** Record set follows **

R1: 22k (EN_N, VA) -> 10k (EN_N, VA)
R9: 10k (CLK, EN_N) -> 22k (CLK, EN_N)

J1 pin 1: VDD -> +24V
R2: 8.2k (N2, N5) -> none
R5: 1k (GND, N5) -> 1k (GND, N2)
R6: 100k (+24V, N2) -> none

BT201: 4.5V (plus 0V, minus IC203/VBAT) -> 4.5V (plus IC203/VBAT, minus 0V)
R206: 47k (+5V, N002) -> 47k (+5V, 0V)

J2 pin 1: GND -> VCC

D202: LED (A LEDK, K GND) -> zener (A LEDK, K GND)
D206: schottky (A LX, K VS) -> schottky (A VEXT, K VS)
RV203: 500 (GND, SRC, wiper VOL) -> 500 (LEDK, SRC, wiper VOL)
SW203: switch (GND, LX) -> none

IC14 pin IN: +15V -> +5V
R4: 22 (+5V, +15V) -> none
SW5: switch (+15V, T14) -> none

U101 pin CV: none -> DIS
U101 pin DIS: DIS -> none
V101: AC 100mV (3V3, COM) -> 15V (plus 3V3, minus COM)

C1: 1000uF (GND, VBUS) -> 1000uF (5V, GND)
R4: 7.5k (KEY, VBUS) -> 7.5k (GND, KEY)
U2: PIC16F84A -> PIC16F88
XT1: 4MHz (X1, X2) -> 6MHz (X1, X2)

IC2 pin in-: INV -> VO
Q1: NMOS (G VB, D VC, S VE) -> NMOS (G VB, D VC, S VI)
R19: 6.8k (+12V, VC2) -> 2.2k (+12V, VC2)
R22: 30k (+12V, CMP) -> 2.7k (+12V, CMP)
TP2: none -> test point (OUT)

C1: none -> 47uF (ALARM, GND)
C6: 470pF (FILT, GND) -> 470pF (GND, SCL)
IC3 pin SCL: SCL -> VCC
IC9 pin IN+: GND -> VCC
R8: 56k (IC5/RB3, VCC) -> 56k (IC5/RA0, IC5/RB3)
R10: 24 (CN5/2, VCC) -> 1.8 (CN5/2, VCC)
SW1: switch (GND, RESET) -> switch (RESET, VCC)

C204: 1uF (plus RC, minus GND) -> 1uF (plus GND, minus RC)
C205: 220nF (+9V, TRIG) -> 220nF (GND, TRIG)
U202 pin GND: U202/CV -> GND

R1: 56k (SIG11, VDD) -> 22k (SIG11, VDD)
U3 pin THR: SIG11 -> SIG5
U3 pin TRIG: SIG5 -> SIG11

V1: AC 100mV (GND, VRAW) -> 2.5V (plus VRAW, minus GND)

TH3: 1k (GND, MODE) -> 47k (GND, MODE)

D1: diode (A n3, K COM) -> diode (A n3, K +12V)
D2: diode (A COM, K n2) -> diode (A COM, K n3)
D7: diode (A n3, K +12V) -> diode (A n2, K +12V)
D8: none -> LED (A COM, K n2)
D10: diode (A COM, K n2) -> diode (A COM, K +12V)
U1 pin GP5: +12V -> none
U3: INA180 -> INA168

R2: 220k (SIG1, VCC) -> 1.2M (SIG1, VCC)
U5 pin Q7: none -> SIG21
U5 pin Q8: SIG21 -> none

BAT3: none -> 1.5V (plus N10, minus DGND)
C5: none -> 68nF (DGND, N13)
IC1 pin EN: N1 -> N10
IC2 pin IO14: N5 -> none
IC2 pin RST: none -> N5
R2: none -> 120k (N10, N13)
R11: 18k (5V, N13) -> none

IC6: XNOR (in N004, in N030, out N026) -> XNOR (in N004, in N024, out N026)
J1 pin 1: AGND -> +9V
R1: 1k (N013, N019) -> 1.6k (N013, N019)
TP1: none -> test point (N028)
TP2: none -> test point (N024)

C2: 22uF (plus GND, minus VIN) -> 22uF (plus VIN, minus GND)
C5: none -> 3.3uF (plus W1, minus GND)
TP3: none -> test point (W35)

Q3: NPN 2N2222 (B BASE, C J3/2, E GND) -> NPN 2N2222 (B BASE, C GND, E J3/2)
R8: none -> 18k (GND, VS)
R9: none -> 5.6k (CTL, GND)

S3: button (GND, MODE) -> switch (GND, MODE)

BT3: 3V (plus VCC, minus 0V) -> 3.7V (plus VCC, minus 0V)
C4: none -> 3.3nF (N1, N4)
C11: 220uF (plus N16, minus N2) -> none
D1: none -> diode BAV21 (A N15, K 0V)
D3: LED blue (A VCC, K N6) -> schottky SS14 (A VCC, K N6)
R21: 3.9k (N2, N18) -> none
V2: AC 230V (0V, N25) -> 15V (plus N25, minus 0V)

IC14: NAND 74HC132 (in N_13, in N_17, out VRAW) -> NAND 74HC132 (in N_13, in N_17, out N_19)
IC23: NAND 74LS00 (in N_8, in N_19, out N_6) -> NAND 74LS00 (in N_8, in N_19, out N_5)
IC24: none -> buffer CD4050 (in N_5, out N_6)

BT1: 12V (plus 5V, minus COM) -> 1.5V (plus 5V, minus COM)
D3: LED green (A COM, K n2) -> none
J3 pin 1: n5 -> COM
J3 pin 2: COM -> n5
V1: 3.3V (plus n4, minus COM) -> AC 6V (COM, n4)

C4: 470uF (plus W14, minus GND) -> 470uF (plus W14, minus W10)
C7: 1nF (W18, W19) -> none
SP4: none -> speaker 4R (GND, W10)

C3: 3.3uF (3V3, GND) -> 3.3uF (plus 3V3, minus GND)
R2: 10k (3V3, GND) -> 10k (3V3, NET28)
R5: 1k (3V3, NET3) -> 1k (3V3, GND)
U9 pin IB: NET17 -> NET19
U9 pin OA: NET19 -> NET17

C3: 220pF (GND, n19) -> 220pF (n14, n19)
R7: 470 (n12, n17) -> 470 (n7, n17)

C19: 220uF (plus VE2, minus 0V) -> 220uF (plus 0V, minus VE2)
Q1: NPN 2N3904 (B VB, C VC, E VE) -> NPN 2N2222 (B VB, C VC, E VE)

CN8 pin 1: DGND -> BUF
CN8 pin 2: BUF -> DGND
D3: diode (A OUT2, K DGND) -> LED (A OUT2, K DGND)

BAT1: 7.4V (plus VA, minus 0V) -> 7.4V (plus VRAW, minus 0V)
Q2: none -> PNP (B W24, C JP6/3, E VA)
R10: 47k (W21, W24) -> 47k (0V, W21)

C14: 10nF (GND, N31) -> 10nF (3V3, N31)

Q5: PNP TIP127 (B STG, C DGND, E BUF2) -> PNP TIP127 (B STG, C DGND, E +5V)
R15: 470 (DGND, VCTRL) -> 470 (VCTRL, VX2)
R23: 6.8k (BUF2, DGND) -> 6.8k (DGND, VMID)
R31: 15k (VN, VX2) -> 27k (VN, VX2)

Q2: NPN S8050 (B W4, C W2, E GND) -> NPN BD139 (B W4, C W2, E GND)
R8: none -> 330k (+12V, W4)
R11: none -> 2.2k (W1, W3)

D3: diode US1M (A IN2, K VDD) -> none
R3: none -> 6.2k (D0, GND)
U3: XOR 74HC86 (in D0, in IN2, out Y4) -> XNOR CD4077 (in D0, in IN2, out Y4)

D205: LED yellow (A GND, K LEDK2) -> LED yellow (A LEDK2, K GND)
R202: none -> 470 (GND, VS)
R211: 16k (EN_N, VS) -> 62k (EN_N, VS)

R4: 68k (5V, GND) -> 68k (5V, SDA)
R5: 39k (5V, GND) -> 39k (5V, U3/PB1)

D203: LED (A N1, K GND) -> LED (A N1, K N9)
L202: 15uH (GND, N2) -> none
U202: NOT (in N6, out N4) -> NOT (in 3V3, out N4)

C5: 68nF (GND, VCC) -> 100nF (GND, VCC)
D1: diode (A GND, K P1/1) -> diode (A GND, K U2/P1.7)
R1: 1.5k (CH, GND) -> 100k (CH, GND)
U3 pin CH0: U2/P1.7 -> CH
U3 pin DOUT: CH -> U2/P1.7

** End of Record set **

Your objective »
Reproduce exactly the lines of the records above from the one with "C5: none -> 68nF (DGND, N13)" to the one with "IC23: NAND 74LS00", both included, and leave out everything else.

Your response »
C5: none -> 68nF (DGND, N13)
IC1 pin EN: N1 -> N10
IC2 pin IO14: N5 -> none
IC2 pin RST: none -> N5
R2: none -> 120k (N10, N13)
R11: 18k (5V, N13) -> none

IC6: XNOR (in N004, in N030, out N026) -> XNOR (in N004, in N024, out N026)
J1 pin 1: AGND -> +9V
R1: 1k (N013, N019) -> 1.6k (N013, N019)
TP1: none -> test point (N028)
TP2: none -> test point (N024)

C2: 22uF (plus GND, minus VIN) -> 22uF (plus VIN, minus GND)
C5: none -> 3.3uF (plus W1, minus GND)
TP3: none -> test point (W35)

Q3: NPN 2N2222 (B BASE, C J3/2, E GND) -> NPN 2N2222 (B BASE, C GND, E J3/2)
R8: none -> 18k (GND, VS)
R9: none -> 5.6k (CTL, GND)

S3: button (GND, MODE) -> switch (GND, MODE)

BT3: 3V (plus VCC, minus 0V) -> 3.7V (plus VCC, minus 0V)
C4: none -> 3.3nF (N1, N4)
C11: 220uF (plus N16, minus N2) -> none
D1: none -> diode BAV21 (A N15, K 0V)
D3: LED blue (A VCC, K N6) -> schottky SS14 (A VCC, K N6)
R21: 3.9k (N2, N18) -> none
V2: AC 230V (0V, N25) -> 15V (plus N25, minus 0V)

IC14: NAND 74HC132 (in N_13, in N_17, out VRAW) -> NAND 74HC132 (in N_13, in N_17, out N_19)
IC23: NAND 74LS00 (in N_8, in N_19, out N_6) -> NAND 74LS00 (in N_8, in N_19, out N_5)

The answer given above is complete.